TASK DETAILS
Repeat the records below exactly.

MATERIAL PROVIDED
* * * *

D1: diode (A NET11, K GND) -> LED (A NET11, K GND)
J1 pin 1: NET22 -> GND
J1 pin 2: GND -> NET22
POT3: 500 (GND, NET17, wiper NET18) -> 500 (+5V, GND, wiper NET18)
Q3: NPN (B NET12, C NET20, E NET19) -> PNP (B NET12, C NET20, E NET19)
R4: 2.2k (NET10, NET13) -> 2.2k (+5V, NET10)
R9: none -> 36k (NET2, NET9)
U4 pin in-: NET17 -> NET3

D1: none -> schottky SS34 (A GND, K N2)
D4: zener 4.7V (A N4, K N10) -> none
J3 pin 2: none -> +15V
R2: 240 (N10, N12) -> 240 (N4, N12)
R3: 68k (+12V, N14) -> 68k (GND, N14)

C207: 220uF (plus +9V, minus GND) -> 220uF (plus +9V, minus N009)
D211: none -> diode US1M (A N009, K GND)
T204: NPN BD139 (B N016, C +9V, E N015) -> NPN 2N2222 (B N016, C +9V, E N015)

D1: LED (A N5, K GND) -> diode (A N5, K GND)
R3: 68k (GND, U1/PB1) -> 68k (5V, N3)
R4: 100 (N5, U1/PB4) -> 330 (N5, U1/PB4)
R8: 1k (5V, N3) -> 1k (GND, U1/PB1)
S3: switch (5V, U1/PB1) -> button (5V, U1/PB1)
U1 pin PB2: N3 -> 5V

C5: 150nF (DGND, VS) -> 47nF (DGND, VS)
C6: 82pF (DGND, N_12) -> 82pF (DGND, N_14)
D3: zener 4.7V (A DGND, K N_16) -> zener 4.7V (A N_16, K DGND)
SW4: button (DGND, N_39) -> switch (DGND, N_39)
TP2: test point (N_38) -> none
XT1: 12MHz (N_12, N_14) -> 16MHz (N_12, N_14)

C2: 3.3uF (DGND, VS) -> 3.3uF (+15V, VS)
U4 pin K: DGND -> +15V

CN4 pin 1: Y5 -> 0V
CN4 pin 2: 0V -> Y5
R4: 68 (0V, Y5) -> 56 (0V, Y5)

* * * *

OUTPUT
D1: diode (A NET11, K GND) -> LED (A NET11, K GND)
J1 pin 1: NET22 -> GND
J1 pin 2: GND -> NET22
POT3: 500 (GND, NET17, wiper NET18) -> 500 (+5V, GND, wiper NET18)
Q3: NPN (B NET12, C NET20, E NET19) -> PNP (B NET12, C NET20, E NET19)
R4: 2.2k (NET10, NET13) -> 2.2k (+5V, NET10)
R9: none -> 36k (NET2, NET9)
U4 pin in-: NET17 -> NET3

D1: none -> schottky SS34 (A GND, K N2)
D4: zener 4.7V (A N4, K N10) -> none
J3 pin 2: none -> +15V
R2: 240 (N10, N12) -> 240 (N4, N12)
R3: 68k (+12V, N14) -> 68k (GND, N14)

C207: 220uF (plus +9V, minus GND) -> 220uF (plus +9V, minus N009)
D211: none -> diode US1M (A N009, K GND)
T204: NPN BD139 (B N016, C +9V, E N015) -> NPN 2N2222 (B N016, C +9V, E N015)

D1: LED (A N5, K GND) -> diode (A N5, K GND)
R3: 68k (GND, U1/PB1) -> 68k (5V, N3)
R4: 100 (N5, U1/PB4) -> 330 (N5, U1/PB4)
R8: 1k (5V, N3) -> 1k (GND, U1/PB1)
S3: switch (5V, U1/PB1) -> button (5V, U1/PB1)
U1 pin PB2: N3 -> 5V

C5: 150nF (DGND, VS) -> 47nF (DGND, VS)
C6: 82pF (DGND, N_12) -> 82pF (DGND, N_14)
D3: zener 4.7V (A DGND, K N_16) -> zener 4.7V (A N_16, K DGND)
SW4: button (DGND, N_39) -> switch (DGND, N_39)
TP2: test point (N_38) -> none
XT1: 12MHz (N_12, N_14) -> 16MHz (N_12, N_14)

C2: 3.3uF (DGND, VS) -> 3.3uF (+15V, VS)
U4 pin K: DGND -> +15V

CN4 pin 1: Y5 -> 0V
CN4 pin 2: 0V -> Y5
R4: 68 (0V, Y5) -> 56 (0V, Y5)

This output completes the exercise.